» **WHAT THIS TASK INVOLVES**: Could you repeat the listing below exactly while leaving its pictures behind?

» **MATERIAL PROVIDED**:
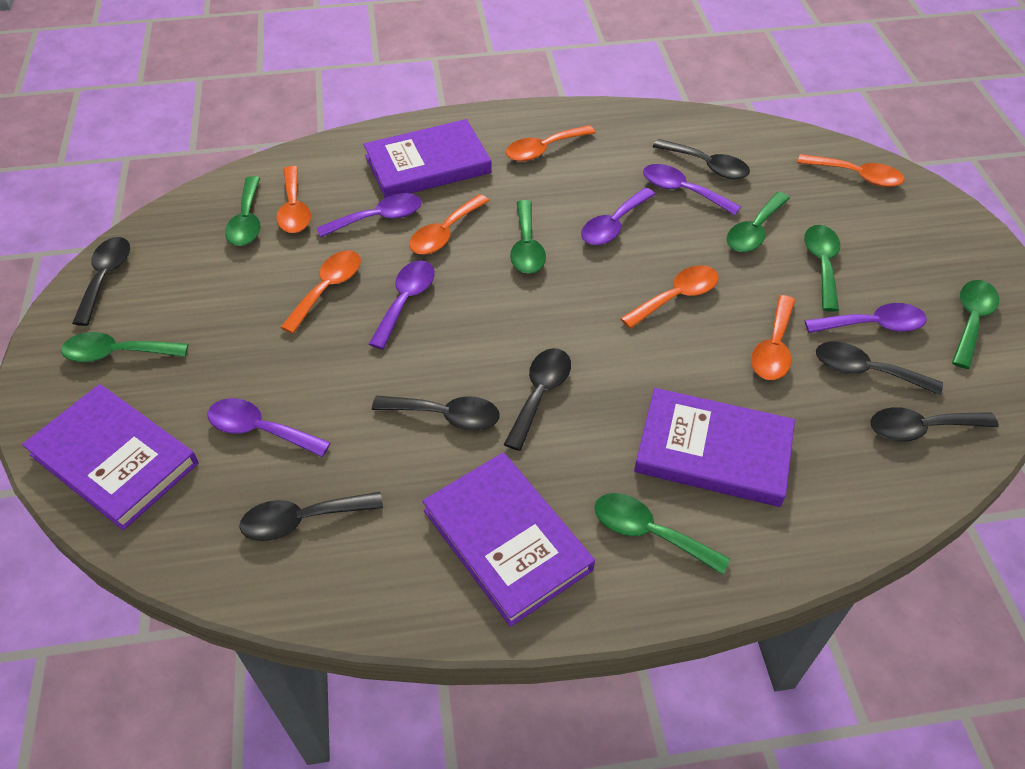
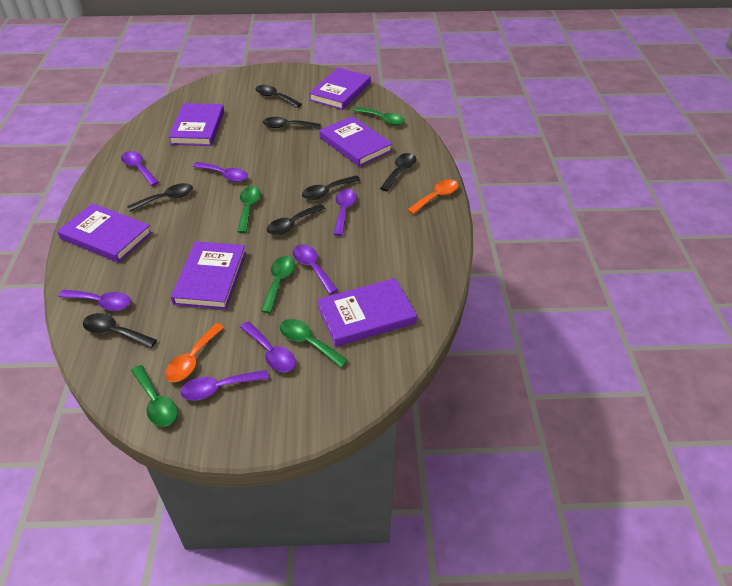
green spoon: 7 -> 5
orange spoon: 7 -> 2
purple book: 4 -> 6
purple spoon: 6 -> 7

» **YOUR SOLUTION**:
green spoon: 7 -> 5
orange spoon: 7 -> 2
purple book: 4 -> 6
purple spoon: 6 -> 7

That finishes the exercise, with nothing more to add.